◆ **Problem to solve**
Output, word for word, every line from the line with "blue 1x1 round" through the final line of the data below.
Top of Supplied records
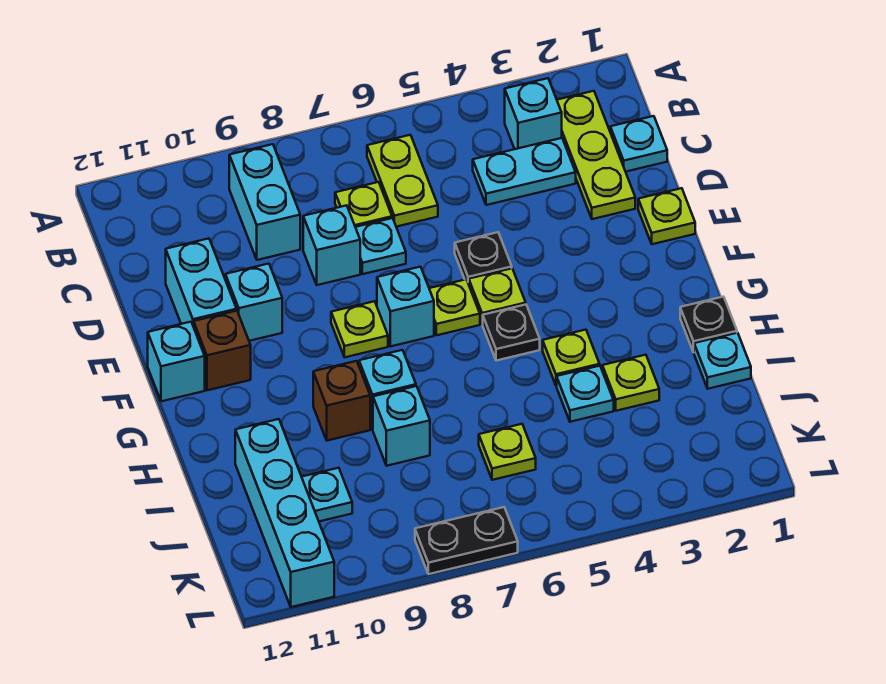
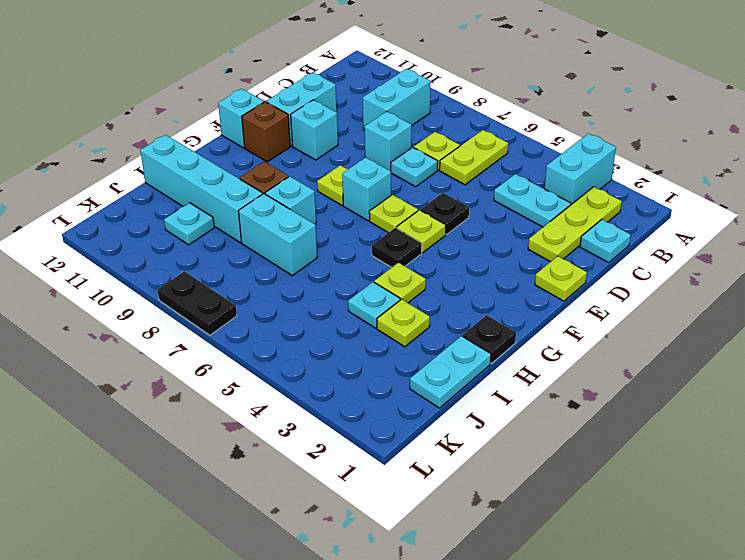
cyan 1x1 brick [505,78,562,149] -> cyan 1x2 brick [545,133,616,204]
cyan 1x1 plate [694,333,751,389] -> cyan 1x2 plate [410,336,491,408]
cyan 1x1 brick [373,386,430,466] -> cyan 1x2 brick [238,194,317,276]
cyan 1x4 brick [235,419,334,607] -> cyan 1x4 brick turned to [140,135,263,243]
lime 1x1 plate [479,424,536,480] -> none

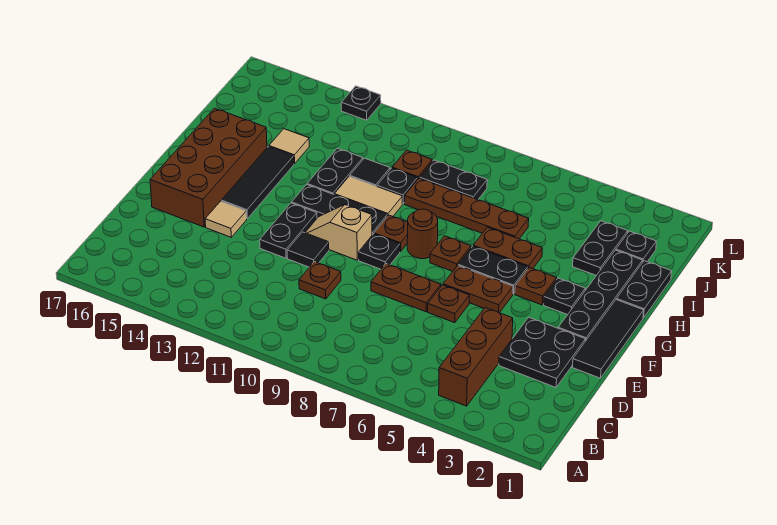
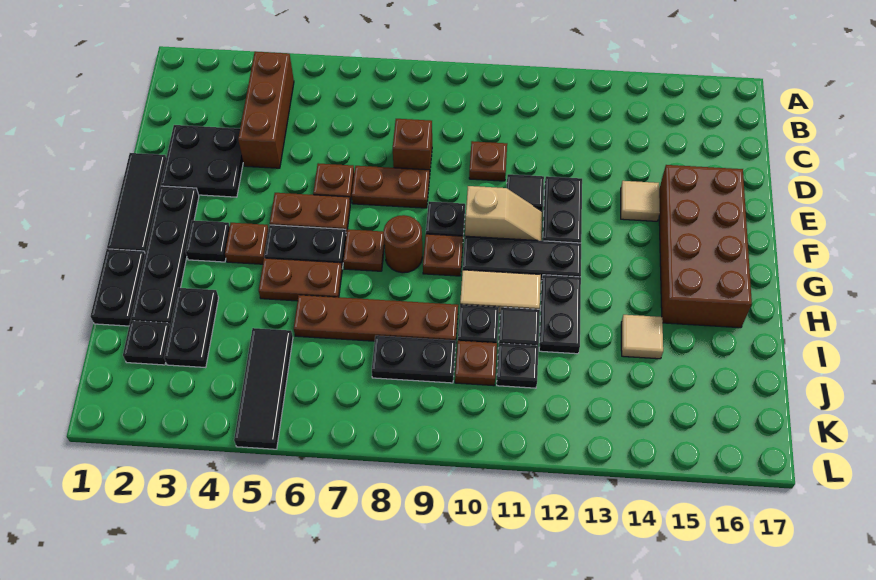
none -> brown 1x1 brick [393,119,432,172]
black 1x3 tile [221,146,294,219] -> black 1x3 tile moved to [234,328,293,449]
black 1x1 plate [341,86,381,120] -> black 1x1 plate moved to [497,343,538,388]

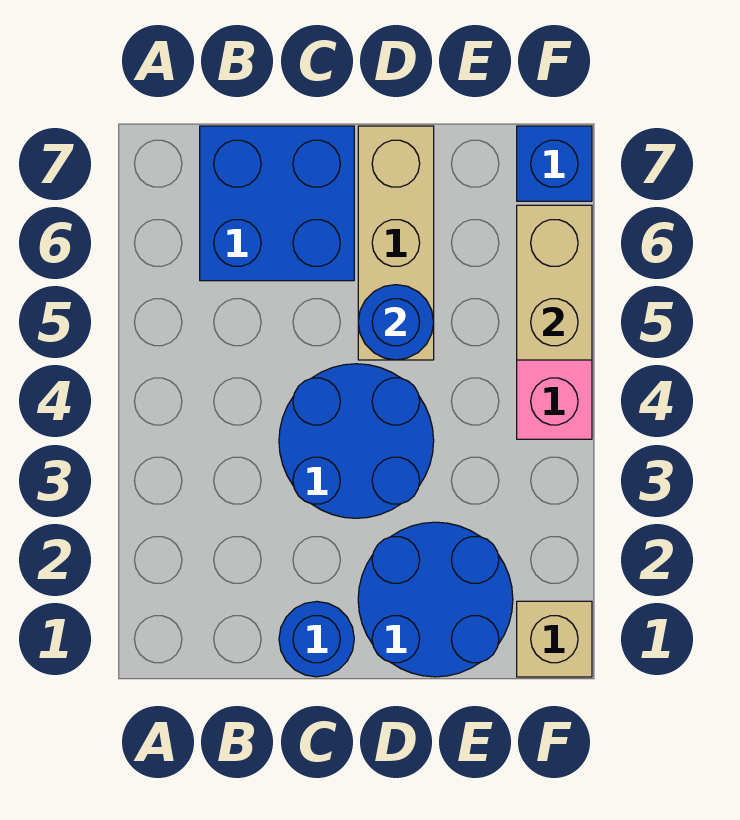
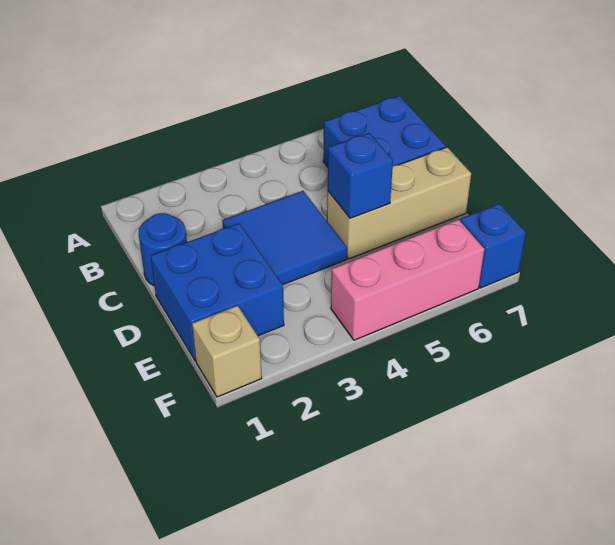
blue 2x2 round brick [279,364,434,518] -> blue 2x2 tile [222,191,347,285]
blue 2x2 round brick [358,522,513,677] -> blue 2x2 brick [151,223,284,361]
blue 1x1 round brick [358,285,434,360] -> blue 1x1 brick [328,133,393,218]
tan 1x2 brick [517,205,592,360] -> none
Bottom of Supplied records
◆ **Output for this exercise**
blue 1x1 round brick [358,285,434,360] -> blue 1x1 brick [328,133,393,218]
tan 1x2 brick [517,205,592,360] -> none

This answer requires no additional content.